- **EXERCISE AIM**
Copy every line of the data in which the word "black" occurs.

- **THE DATA**

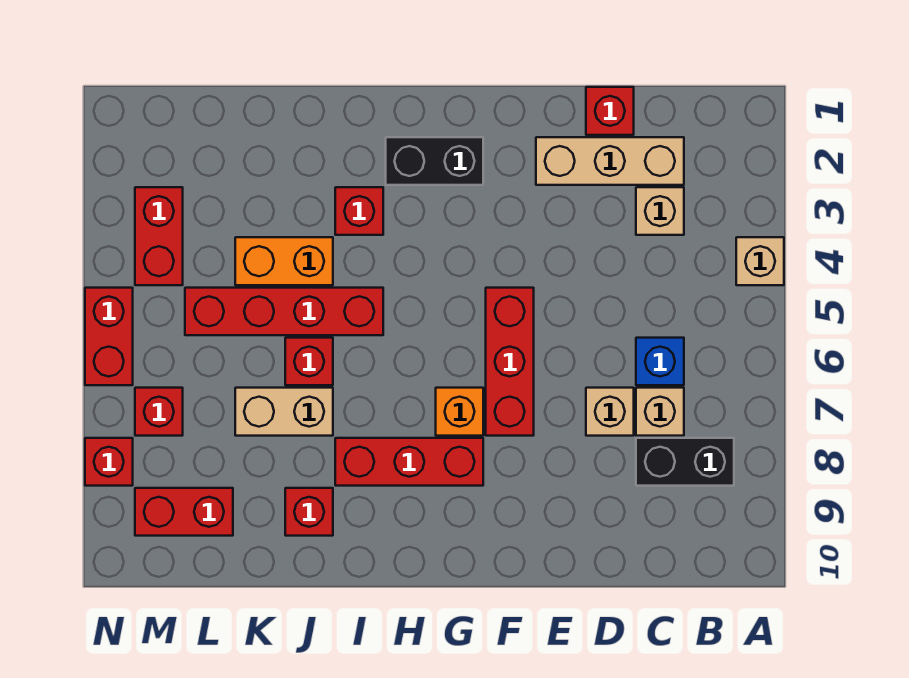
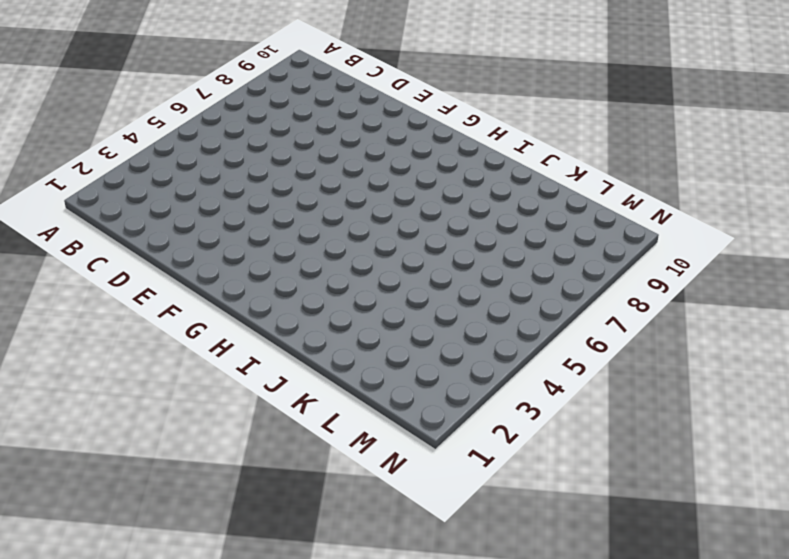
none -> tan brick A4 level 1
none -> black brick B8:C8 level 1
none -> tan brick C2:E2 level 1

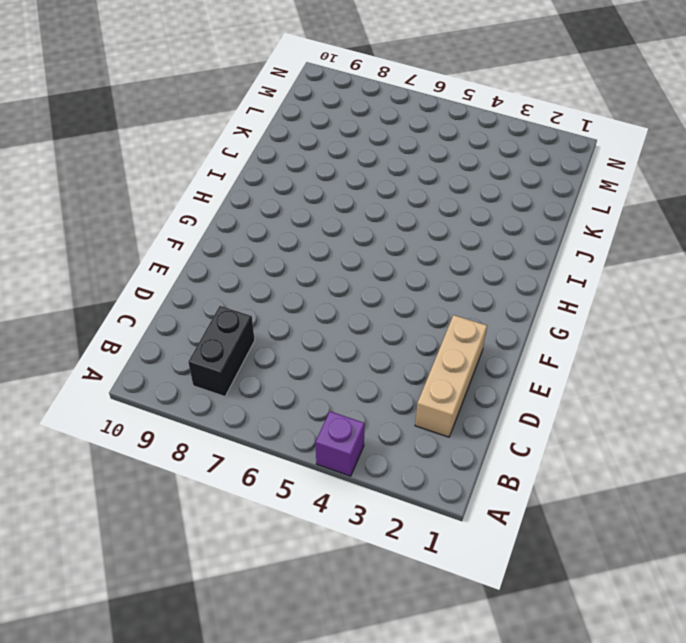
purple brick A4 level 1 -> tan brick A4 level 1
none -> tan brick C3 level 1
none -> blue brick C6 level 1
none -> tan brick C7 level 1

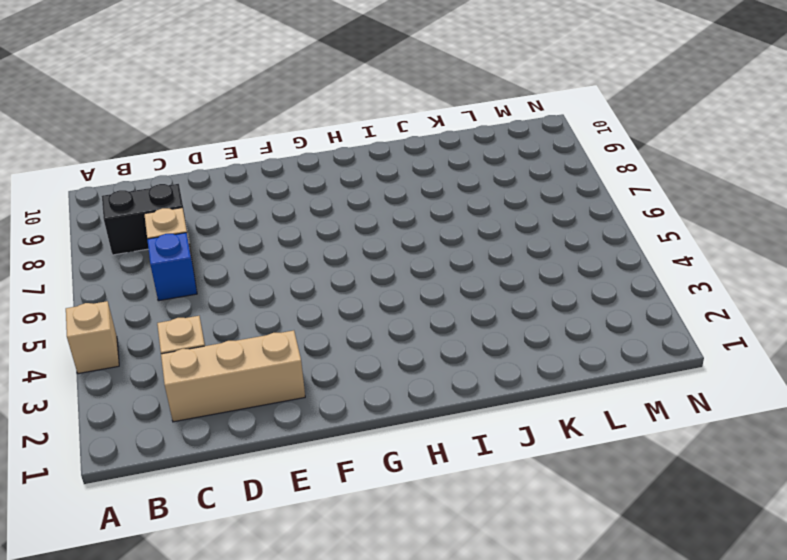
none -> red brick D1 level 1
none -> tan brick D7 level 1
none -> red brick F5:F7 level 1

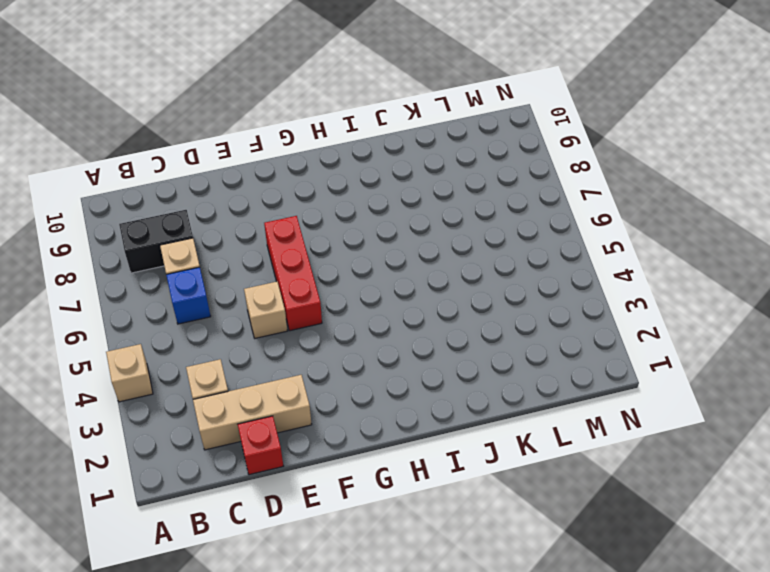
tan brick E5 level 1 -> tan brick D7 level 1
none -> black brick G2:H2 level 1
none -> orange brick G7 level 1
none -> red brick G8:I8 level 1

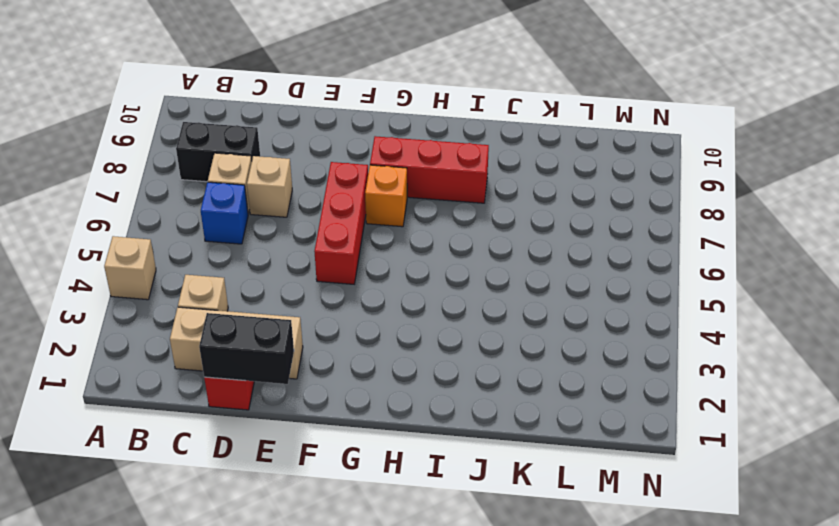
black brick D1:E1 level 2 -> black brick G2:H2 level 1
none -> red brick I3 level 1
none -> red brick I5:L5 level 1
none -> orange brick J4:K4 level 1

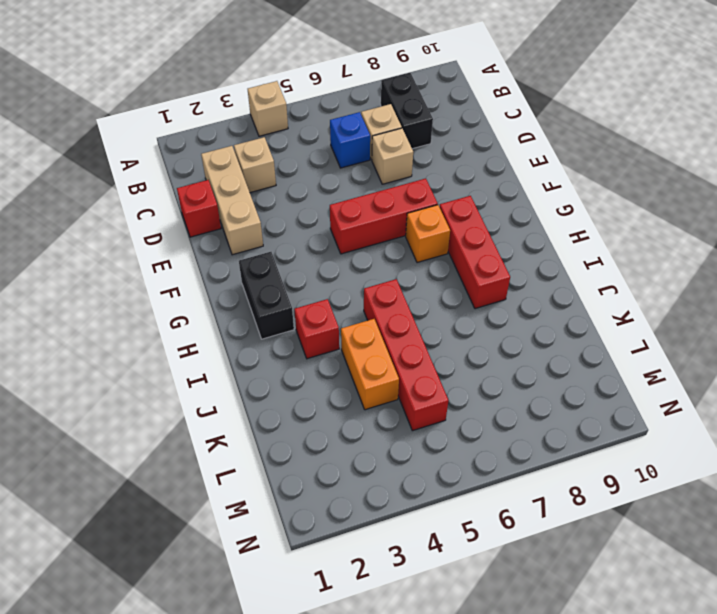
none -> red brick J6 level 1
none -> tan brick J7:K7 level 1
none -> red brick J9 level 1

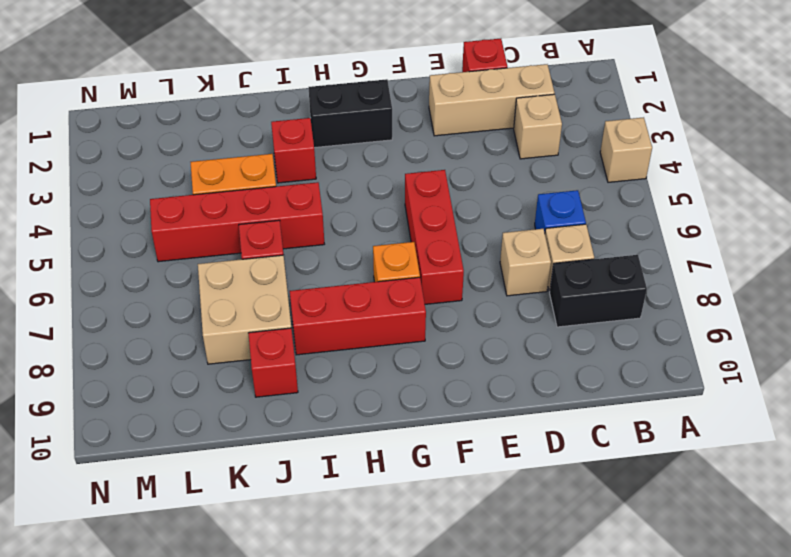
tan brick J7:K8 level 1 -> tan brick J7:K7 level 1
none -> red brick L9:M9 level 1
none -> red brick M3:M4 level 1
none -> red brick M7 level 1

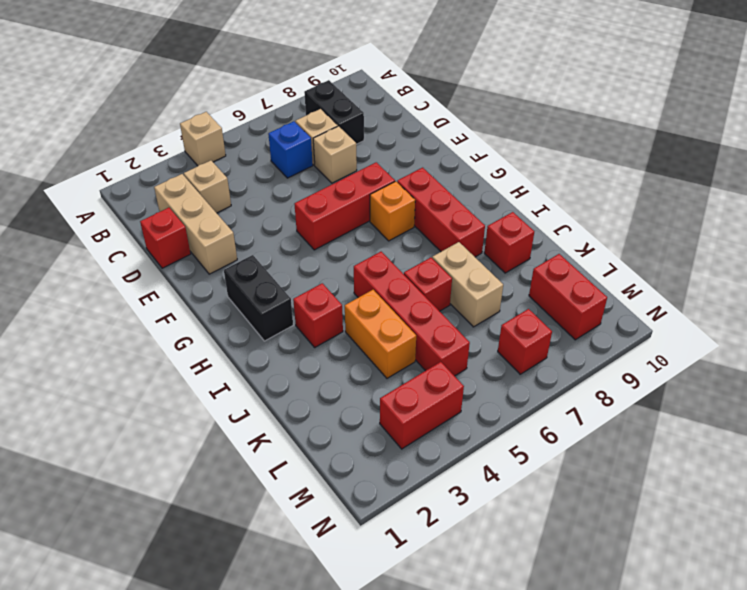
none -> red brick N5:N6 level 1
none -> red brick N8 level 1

- **RESPONSE TO THE TASK**
none -> black brick B8:C8 level 1
none -> black brick G2:H2 level 1
black brick D1:E1 level 2 -> black brick G2:H2 level 1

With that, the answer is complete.